### Work item
Give the entries below again exactly. Their pictures are not needed.
[Input material Boundary: Start]
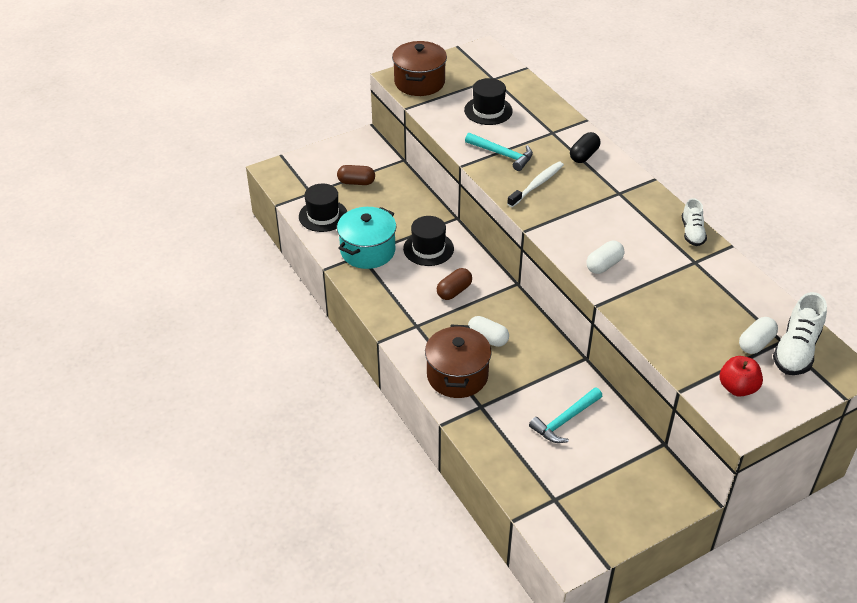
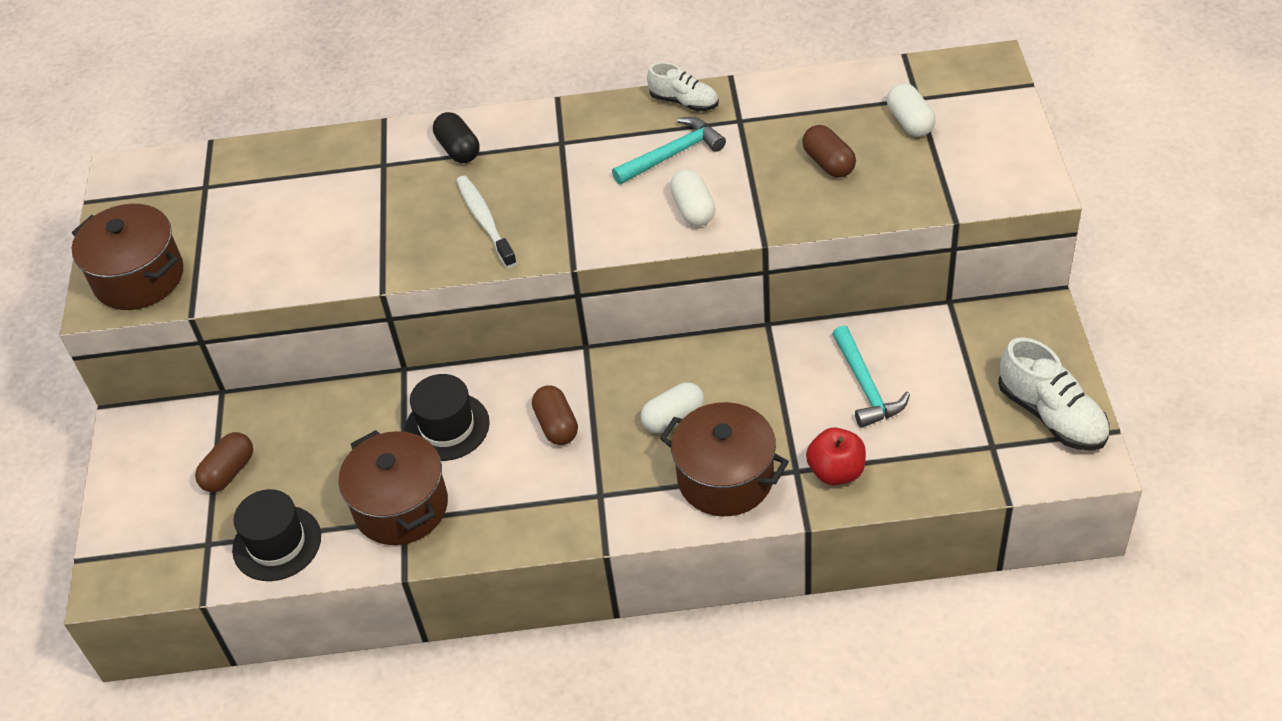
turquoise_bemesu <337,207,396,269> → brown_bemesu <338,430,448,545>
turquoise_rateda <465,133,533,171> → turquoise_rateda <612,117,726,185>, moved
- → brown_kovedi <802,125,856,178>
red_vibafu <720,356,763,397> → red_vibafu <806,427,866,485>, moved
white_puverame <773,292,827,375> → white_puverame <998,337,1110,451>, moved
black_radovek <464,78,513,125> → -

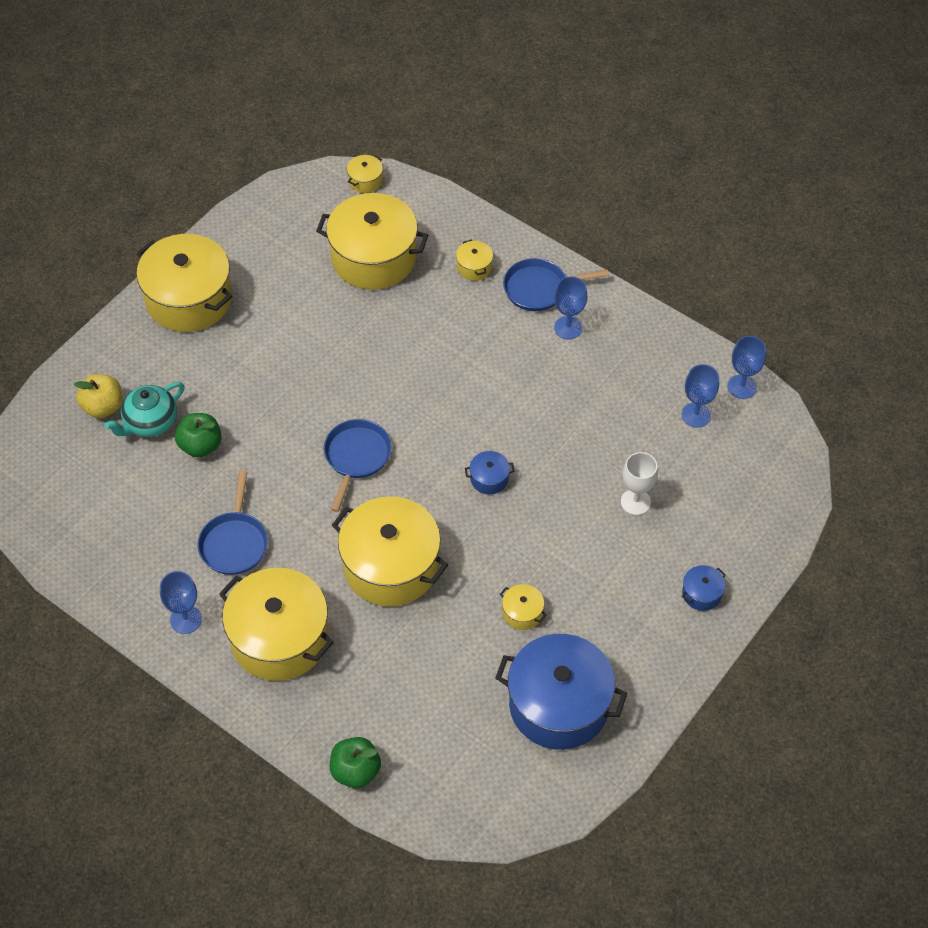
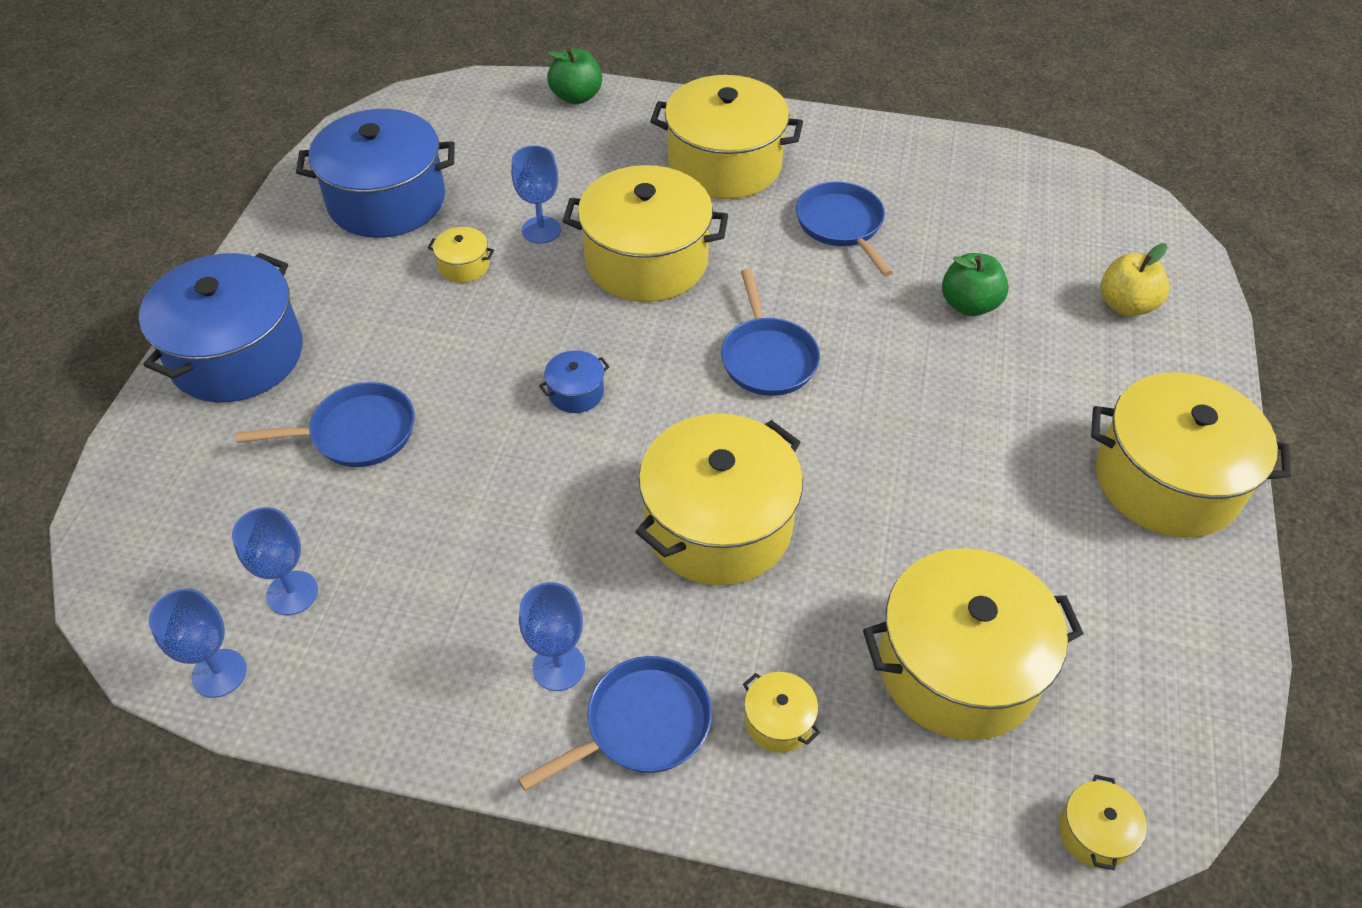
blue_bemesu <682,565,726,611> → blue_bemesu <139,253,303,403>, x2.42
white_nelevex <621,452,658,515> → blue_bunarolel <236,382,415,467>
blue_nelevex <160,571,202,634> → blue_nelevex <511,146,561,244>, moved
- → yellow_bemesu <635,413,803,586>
[Input material Boundary: End]
### Exercise response
turquoise_bemesu <337,207,396,269> → brown_bemesu <338,430,448,545>
turquoise_rateda <465,133,533,171> → turquoise_rateda <612,117,726,185>, moved
- → brown_kovedi <802,125,856,178>
red_vibafu <720,356,763,397> → red_vibafu <806,427,866,485>, moved
white_puverame <773,292,827,375> → white_puverame <998,337,1110,451>, moved
black_radovek <464,78,513,125> → -

blue_bemesu <682,565,726,611> → blue_bemesu <139,253,303,403>, x2.42
white_nelevex <621,452,658,515> → blue_bunarolel <236,382,415,467>
blue_nelevex <160,571,202,634> → blue_nelevex <511,146,561,244>, moved
- → yellow_bemesu <635,413,803,586>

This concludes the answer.